Colored object listings
———
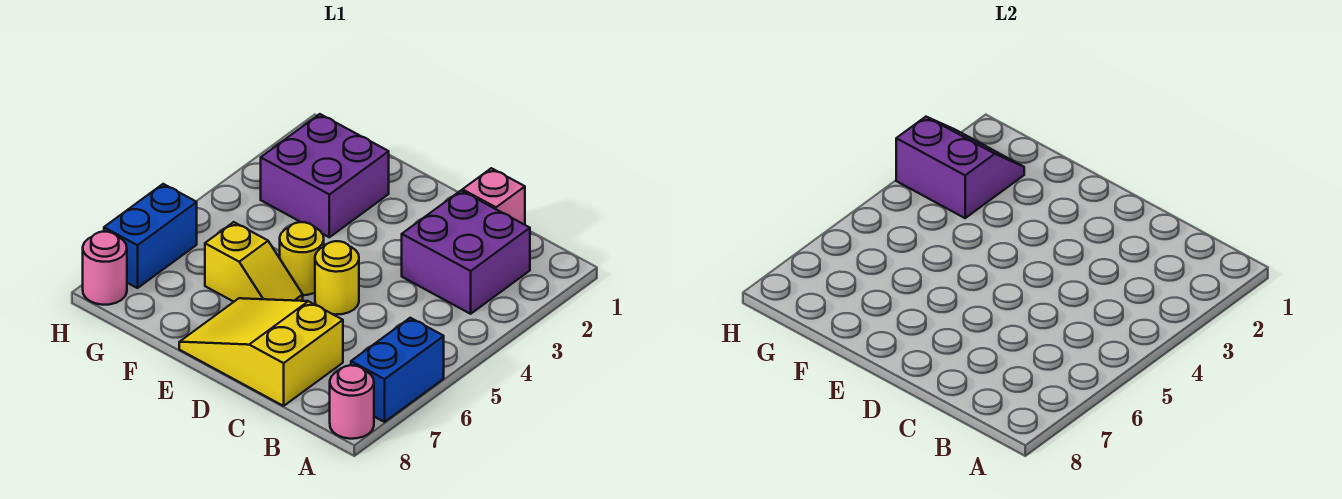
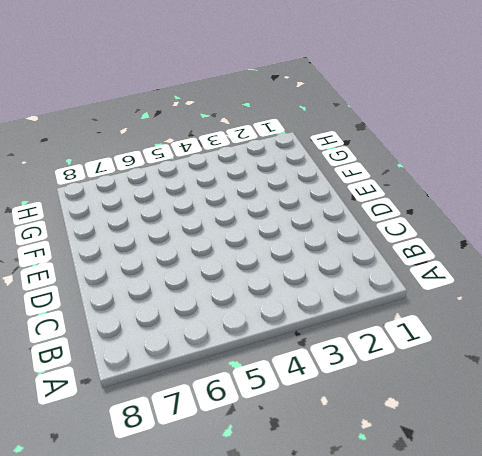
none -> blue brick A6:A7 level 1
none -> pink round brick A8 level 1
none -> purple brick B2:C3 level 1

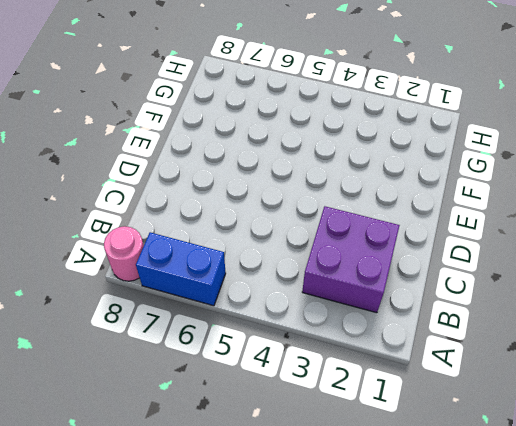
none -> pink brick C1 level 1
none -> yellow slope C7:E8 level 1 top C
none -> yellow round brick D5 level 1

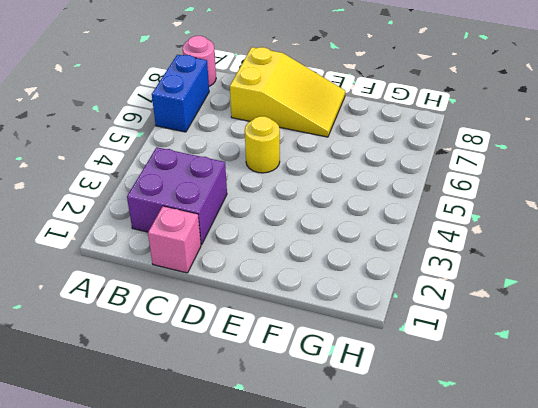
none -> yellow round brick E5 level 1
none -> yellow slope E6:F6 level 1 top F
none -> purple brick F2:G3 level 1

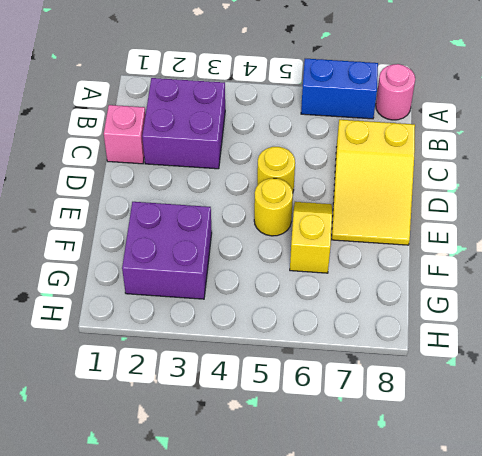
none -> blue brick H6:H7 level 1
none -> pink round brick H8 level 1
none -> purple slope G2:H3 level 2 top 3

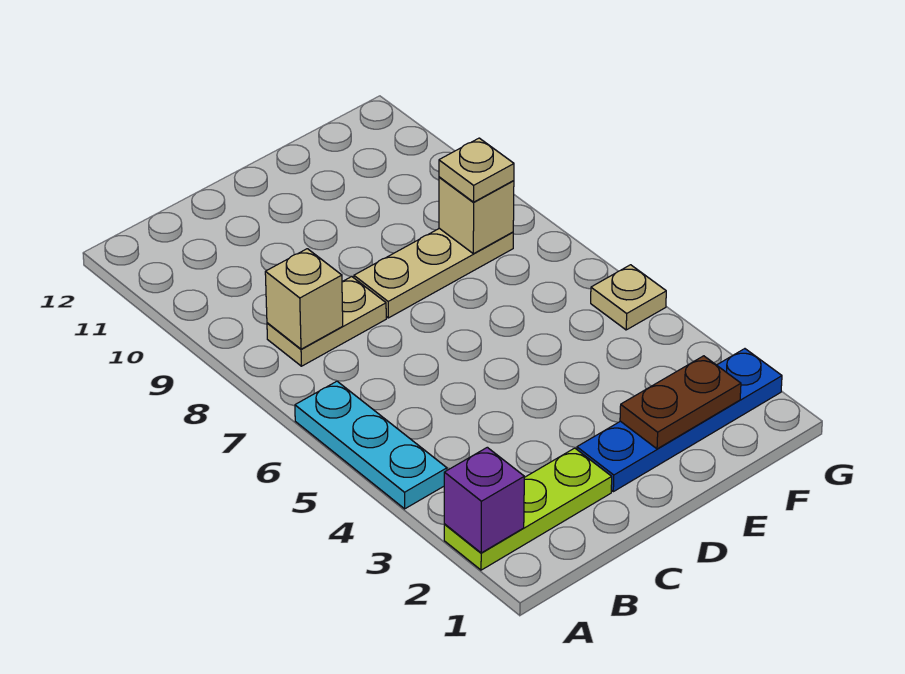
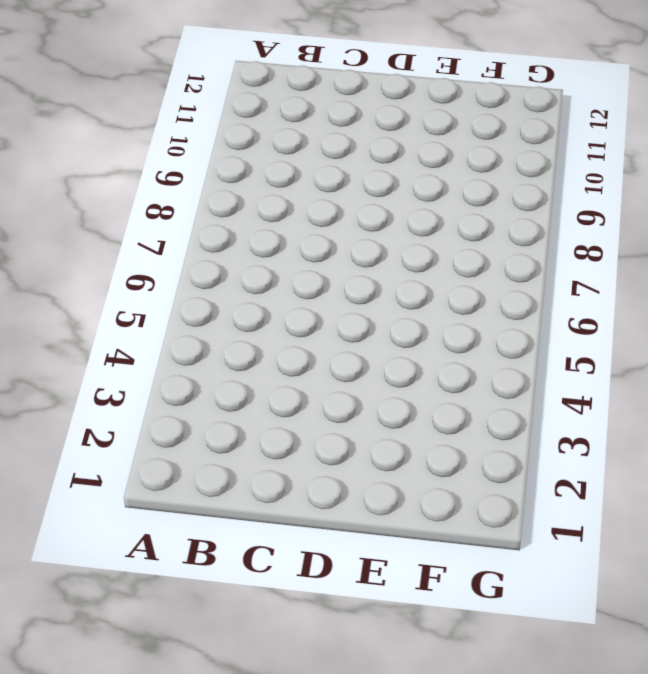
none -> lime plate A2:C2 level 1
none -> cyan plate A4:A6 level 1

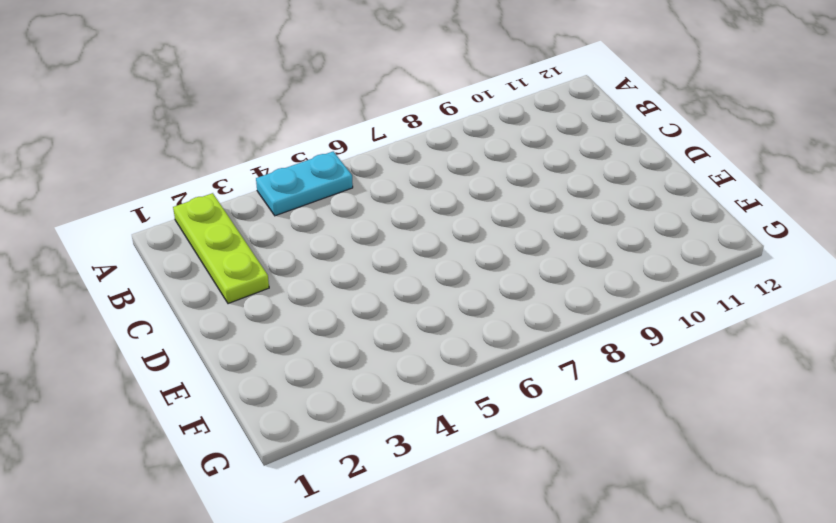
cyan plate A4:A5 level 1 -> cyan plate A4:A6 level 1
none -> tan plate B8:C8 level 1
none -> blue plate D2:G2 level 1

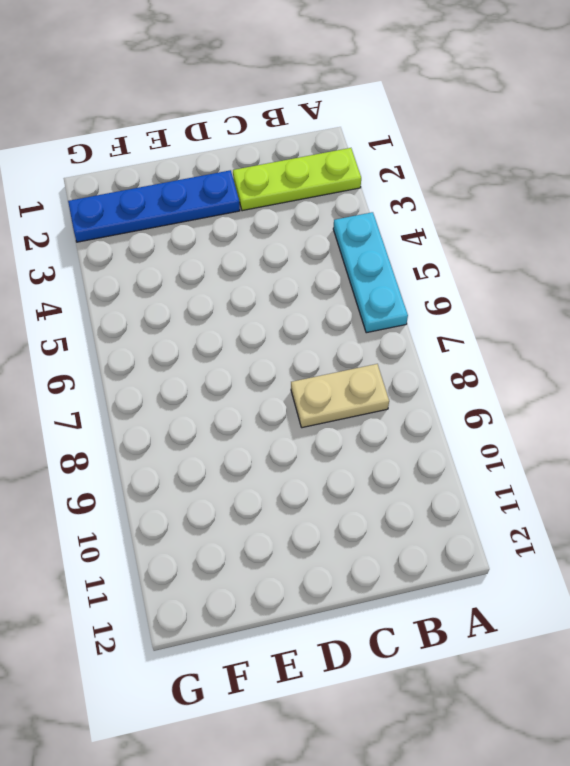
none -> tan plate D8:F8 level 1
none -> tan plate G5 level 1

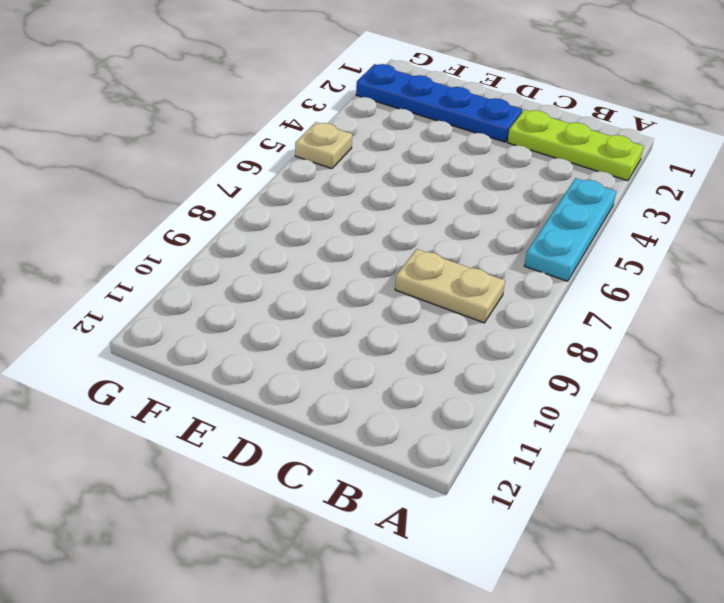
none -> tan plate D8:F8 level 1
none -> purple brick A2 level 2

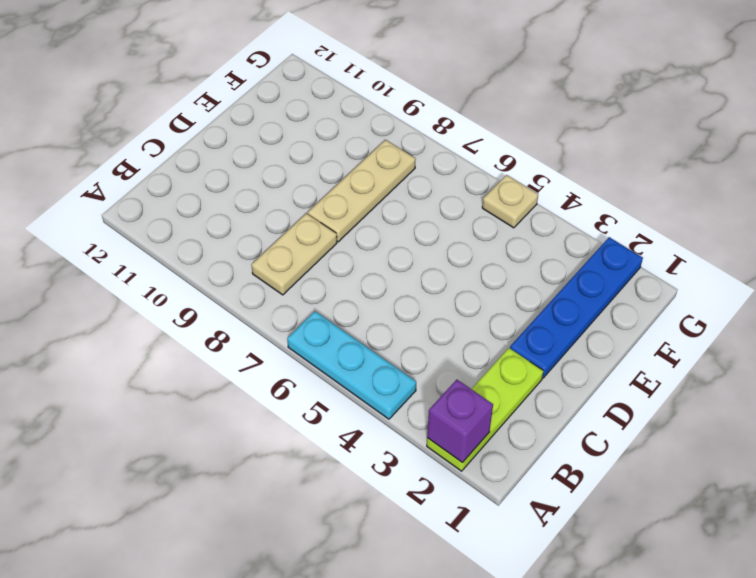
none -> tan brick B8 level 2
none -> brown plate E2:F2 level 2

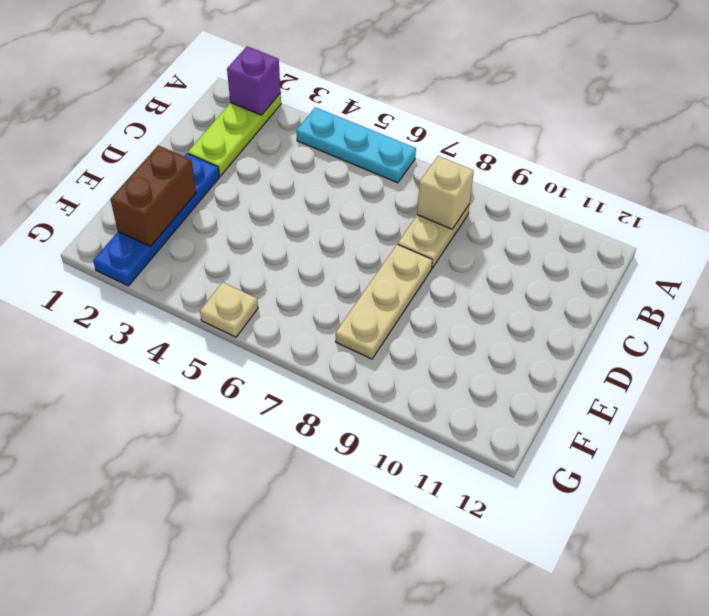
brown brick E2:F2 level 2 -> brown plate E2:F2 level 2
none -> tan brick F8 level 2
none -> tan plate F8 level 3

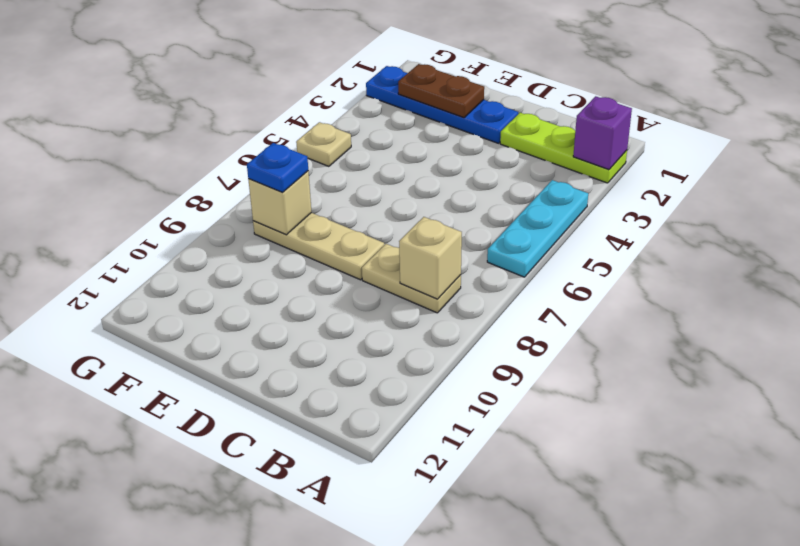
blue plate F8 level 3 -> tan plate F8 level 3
———
--- Task instructions ---
Beginning with the line that contains "none -> purple brick F2:G3 level 1", output every line down to the last line of the entries above exactly as written, apart from the pictures.

--- Exercise solution ---
none -> purple brick F2:G3 level 1

none -> blue brick H6:H7 level 1
none -> pink round brick H8 level 1
none -> purple slope G2:H3 level 2 top 3

none -> lime plate A2:C2 level 1
none -> cyan plate A4:A6 level 1

cyan plate A4:A5 level 1 -> cyan plate A4:A6 level 1
none -> tan plate B8:C8 level 1
none -> blue plate D2:G2 level 1

none -> tan plate D8:F8 level 1
none -> tan plate G5 level 1

none -> tan plate D8:F8 level 1
none -> purple brick A2 level 2

none -> tan brick B8 level 2
none -> brown plate E2:F2 level 2

brown brick E2:F2 level 2 -> brown plate E2:F2 level 2
none -> tan brick F8 level 2
none -> tan plate F8 level 3

blue plate F8 level 3 -> tan plate F8 level 3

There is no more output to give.